- [Problem details] Starting at the first line of the material below and ending at the line that contains "cyan cross: moved 4 px left", return each line unchanged, including both of those lines.

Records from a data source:

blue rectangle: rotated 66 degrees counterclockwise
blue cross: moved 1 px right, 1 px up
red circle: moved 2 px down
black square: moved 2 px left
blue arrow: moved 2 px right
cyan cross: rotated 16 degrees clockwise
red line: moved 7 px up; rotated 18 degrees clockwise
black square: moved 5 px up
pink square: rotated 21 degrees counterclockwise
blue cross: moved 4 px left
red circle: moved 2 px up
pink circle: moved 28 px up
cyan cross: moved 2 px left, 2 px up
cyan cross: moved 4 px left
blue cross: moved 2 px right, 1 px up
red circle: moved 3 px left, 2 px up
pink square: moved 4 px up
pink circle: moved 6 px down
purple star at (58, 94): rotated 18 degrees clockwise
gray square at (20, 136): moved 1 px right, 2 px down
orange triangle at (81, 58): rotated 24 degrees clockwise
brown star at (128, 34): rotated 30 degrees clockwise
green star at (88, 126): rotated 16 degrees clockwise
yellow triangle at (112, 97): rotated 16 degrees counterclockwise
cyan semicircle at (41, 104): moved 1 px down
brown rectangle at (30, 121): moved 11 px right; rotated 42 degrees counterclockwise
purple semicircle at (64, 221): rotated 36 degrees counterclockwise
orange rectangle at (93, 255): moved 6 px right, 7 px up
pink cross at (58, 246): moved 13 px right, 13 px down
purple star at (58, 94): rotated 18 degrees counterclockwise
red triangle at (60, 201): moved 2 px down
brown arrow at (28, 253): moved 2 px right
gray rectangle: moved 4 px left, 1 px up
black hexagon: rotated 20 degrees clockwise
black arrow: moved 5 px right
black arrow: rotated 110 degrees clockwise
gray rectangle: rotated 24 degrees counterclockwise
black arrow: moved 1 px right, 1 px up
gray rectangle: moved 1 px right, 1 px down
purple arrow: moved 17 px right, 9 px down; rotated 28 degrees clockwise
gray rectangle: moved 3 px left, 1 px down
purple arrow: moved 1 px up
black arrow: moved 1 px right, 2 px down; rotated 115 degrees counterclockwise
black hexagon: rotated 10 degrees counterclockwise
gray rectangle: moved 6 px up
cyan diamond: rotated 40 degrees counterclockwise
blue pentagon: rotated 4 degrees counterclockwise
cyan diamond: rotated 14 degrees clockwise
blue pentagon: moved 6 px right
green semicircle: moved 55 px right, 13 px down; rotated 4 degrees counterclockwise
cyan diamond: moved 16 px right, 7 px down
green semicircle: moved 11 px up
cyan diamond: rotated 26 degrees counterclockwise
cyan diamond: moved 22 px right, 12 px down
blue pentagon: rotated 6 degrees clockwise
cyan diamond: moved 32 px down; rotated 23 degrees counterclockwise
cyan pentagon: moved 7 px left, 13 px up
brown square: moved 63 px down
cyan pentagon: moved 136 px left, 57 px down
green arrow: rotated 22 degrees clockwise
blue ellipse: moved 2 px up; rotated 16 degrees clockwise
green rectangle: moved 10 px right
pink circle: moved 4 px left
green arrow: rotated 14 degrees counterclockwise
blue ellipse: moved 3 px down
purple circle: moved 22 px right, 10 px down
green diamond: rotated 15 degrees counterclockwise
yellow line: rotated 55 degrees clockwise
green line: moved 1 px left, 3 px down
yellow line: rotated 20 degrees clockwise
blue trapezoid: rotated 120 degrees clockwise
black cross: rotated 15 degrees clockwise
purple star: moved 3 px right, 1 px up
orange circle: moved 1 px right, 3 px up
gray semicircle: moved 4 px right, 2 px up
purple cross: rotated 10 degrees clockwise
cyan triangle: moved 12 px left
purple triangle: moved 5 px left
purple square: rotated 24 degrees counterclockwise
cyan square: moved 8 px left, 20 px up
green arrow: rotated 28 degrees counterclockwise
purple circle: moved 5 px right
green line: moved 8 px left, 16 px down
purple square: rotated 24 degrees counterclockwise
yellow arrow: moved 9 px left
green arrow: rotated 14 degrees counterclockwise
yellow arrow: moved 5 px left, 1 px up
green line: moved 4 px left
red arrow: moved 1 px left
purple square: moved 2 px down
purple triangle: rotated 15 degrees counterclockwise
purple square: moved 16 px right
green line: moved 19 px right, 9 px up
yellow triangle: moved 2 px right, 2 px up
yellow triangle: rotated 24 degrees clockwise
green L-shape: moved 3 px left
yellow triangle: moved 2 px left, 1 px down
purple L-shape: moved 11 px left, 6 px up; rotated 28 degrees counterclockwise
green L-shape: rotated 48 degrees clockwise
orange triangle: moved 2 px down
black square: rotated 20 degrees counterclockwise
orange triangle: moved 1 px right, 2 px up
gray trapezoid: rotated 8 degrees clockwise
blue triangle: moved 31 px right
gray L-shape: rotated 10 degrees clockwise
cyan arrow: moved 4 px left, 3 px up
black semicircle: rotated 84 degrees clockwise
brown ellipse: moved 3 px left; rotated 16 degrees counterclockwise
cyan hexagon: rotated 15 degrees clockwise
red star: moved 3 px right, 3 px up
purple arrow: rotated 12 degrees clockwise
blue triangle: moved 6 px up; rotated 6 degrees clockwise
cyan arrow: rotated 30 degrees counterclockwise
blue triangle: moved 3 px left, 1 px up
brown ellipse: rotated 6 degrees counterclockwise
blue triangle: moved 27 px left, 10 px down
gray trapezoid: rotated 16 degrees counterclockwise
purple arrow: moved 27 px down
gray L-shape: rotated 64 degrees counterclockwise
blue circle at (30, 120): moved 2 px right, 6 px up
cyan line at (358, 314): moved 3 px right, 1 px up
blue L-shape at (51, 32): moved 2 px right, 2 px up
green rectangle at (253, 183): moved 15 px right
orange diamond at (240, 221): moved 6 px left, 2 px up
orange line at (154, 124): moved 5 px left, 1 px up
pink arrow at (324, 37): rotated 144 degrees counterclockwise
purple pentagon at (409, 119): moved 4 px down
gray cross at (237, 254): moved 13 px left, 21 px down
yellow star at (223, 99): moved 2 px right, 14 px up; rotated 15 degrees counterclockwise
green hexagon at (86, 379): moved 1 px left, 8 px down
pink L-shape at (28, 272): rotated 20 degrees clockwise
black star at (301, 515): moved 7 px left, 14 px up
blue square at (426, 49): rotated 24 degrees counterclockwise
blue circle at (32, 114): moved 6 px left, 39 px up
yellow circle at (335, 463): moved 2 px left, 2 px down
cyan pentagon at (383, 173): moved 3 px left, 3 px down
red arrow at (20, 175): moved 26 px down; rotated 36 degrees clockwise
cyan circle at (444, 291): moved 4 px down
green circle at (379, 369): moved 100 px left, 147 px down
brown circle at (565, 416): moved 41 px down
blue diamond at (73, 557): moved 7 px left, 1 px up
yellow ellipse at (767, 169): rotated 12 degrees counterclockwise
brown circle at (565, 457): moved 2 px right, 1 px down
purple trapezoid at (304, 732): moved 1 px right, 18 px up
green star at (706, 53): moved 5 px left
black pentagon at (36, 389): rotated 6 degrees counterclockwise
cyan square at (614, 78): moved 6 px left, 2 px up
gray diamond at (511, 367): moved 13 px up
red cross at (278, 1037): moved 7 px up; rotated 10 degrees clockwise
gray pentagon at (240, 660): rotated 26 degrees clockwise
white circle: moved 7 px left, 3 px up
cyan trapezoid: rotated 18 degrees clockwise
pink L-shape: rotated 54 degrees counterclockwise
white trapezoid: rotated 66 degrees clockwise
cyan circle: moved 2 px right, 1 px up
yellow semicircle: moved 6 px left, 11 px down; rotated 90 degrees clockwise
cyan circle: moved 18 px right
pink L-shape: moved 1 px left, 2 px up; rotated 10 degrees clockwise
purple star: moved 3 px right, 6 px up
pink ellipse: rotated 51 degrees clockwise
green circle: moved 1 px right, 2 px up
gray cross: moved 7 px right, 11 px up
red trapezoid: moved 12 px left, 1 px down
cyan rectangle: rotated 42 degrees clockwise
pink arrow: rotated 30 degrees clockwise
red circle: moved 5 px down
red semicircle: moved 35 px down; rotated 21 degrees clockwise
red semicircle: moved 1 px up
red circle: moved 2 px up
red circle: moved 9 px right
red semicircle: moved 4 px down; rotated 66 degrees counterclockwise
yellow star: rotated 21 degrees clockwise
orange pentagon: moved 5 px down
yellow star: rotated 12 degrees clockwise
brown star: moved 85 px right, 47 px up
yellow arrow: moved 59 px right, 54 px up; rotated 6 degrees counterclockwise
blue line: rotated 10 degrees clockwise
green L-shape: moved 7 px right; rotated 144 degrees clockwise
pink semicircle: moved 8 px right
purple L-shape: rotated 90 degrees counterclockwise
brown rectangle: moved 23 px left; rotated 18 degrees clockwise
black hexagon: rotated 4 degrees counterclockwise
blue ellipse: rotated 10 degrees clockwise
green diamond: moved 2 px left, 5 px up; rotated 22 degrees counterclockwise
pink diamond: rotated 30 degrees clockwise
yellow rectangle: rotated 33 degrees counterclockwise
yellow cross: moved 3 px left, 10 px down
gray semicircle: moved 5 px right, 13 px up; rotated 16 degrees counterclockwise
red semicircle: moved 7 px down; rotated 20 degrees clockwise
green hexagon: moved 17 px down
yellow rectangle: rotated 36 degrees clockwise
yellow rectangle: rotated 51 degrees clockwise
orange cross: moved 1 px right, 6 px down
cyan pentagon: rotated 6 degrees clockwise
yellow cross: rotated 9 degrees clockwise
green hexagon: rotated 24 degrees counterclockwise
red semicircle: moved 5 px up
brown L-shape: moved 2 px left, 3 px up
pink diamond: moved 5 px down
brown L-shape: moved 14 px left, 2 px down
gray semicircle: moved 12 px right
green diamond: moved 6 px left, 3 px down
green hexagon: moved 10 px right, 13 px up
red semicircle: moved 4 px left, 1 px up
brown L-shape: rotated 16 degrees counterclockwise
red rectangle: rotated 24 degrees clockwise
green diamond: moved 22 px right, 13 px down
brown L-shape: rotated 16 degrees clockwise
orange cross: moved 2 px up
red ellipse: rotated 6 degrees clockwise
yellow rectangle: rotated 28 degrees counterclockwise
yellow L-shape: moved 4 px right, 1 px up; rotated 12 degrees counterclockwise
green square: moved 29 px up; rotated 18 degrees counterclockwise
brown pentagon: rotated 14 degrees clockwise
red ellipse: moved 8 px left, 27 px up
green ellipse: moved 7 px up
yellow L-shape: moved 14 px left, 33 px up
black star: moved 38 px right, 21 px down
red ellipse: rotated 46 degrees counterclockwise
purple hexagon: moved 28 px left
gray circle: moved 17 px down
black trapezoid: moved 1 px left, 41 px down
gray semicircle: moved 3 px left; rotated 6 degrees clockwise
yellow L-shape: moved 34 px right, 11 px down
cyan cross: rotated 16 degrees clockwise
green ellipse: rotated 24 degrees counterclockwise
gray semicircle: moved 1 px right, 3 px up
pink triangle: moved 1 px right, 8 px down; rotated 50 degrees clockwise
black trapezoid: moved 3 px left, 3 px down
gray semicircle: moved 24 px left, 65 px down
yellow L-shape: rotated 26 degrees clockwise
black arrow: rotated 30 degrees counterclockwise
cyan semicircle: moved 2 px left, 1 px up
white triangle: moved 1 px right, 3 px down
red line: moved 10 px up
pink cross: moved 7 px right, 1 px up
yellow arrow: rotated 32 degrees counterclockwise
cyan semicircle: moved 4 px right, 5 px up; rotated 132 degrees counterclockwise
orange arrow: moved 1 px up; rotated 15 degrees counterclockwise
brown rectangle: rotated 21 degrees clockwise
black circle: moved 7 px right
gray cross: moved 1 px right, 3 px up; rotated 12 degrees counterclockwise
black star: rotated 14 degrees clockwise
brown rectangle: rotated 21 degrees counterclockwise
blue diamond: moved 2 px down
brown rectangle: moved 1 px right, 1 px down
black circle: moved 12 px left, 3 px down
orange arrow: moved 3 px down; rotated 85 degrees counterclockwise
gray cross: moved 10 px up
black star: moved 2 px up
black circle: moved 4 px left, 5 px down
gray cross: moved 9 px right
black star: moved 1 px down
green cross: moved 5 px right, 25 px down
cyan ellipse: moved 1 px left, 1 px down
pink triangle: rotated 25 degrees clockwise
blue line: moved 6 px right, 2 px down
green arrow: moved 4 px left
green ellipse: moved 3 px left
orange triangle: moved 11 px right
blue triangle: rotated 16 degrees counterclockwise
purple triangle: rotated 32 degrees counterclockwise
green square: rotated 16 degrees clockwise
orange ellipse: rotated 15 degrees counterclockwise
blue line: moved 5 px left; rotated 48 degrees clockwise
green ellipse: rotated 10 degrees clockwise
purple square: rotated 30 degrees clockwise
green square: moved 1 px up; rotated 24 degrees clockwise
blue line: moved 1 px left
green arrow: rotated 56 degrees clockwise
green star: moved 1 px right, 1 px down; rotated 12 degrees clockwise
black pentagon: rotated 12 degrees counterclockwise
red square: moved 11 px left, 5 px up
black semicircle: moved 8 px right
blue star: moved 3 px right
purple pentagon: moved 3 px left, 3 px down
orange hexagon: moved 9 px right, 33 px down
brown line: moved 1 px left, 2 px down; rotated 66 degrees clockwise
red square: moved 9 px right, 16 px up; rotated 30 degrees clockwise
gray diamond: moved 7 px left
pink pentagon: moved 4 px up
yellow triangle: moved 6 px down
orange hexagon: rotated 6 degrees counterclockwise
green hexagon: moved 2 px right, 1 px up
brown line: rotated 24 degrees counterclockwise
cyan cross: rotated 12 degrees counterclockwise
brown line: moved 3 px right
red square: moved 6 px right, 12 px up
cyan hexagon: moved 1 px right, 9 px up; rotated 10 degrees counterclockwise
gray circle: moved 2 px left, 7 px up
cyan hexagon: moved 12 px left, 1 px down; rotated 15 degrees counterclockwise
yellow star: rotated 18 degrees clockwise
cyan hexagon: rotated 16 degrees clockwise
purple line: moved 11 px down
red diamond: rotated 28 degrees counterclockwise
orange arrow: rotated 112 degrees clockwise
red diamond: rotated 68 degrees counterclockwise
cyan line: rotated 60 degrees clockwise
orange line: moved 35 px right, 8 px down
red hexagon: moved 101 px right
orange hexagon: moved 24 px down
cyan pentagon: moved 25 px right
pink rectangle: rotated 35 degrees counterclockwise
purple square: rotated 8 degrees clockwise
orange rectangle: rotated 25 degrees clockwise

- [Full answer]
blue rectangle: rotated 66 degrees counterclockwise
blue cross: moved 1 px right, 1 px up
red circle: moved 2 px down
black square: moved 2 px left
blue arrow: moved 2 px right
cyan cross: rotated 16 degrees clockwise
red line: moved 7 px up; rotated 18 degrees clockwise
black square: moved 5 px up
pink square: rotated 21 degrees counterclockwise
blue cross: moved 4 px left
red circle: moved 2 px up
pink circle: moved 28 px up
cyan cross: moved 2 px left, 2 px up
cyan cross: moved 4 px left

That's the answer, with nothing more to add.